Goal of the exercise
Search the material for the word "none" and copy every line in which it occurs.

Recorded information
┄┄┄┄┄┄┄┄┄┄
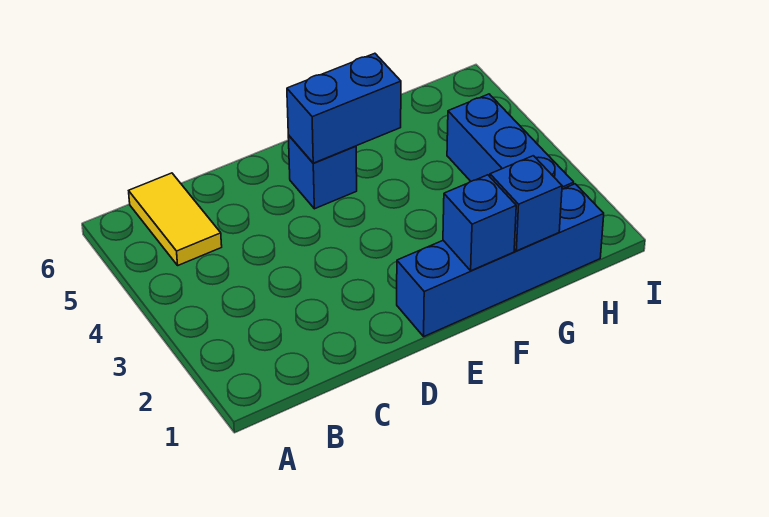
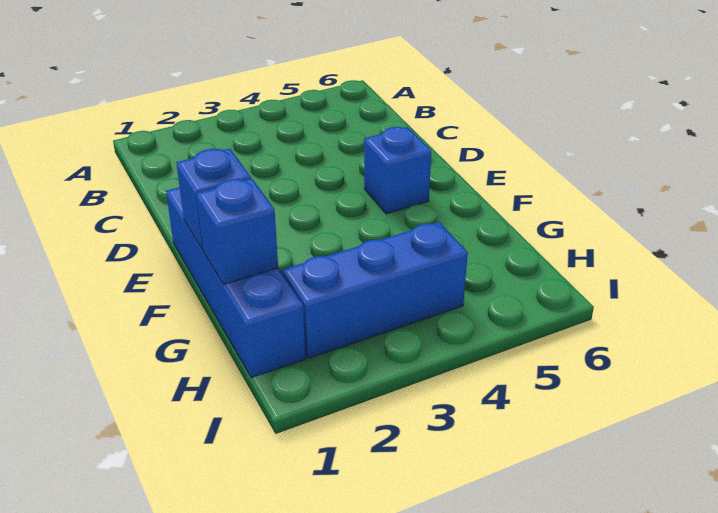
yellow tile B5:B6 level 1 -> none
blue brick E5:F5 level 2 -> none

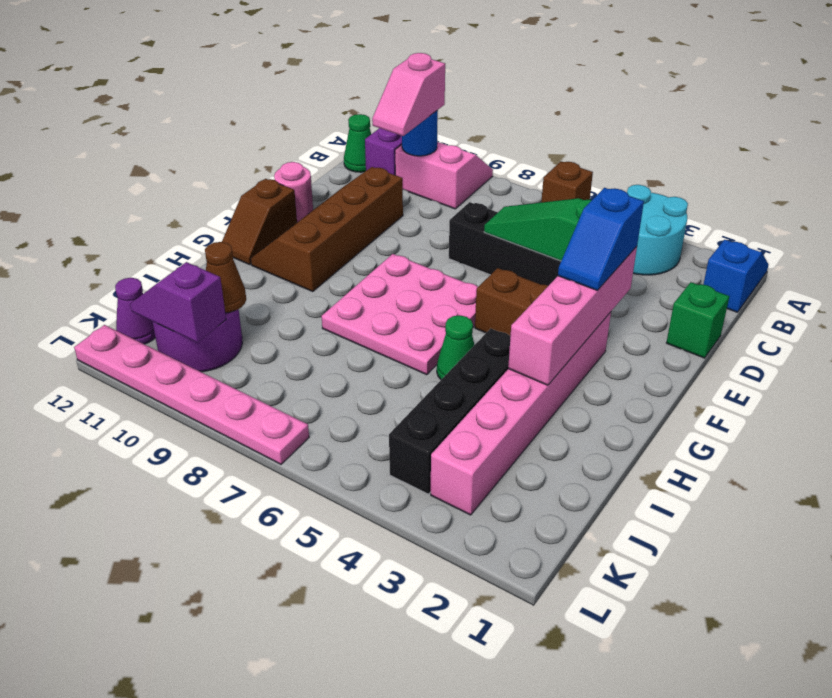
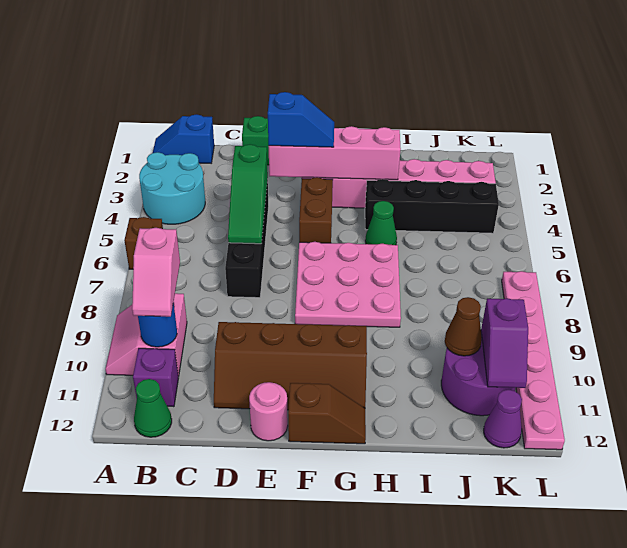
pink slope B10:C10 level 3 top B -> pink slope B9:B10 level 3 top 9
┄┄┄┄┄┄┄┄┄┄
Problem solution
yellow tile B5:B6 level 1 -> none
blue brick E5:F5 level 2 -> none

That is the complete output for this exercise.